Dataset excerpts »
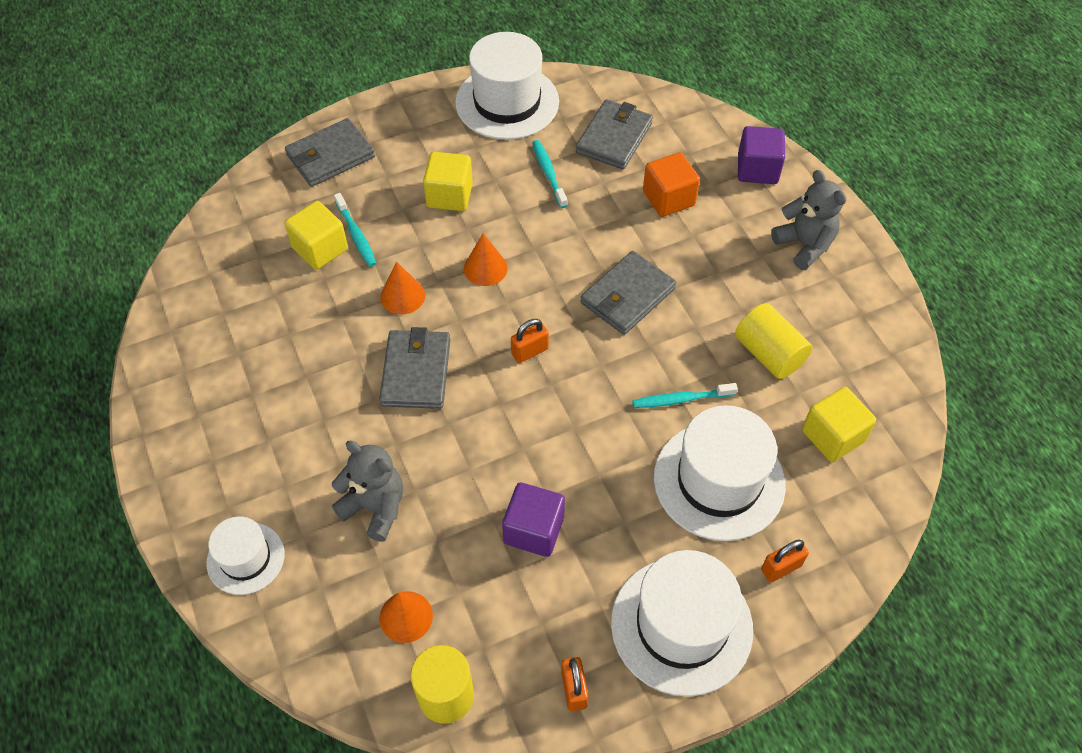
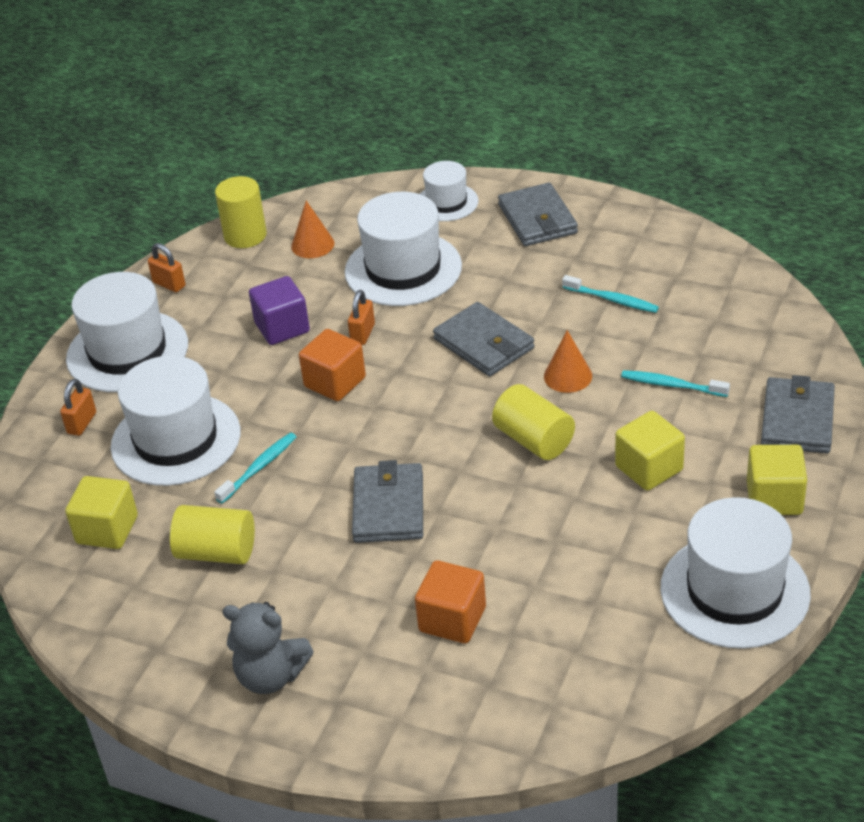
camera: 140 degrees right, 15 degrees down
yellow cube [285,201,348,270] -> yellow cube moved to [747,445,807,515]
grey teddy bear [332,441,403,542] -> white hat [345,192,462,306]
orange cone [464,233,507,286] -> yellow cylinder [492,384,575,460]
orange padlock [511,319,549,363] -> orange padlock moved to [348,290,375,345]
turquoise toothbrush [532,140,568,208] -> turquoise toothbrush moved to [562,275,659,313]
grey wallet [576,99,653,169] -> grey wallet moved to [498,183,578,246]
purple cube [738,126,785,184] -> none
none -> orange cube [299,329,366,401]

Your instructions »
Write down every line of the data above that includes the string "grey".

Result »
grey teddy bear [332,441,403,542] -> white hat [345,192,462,306]
grey wallet [576,99,653,169] -> grey wallet moved to [498,183,578,246]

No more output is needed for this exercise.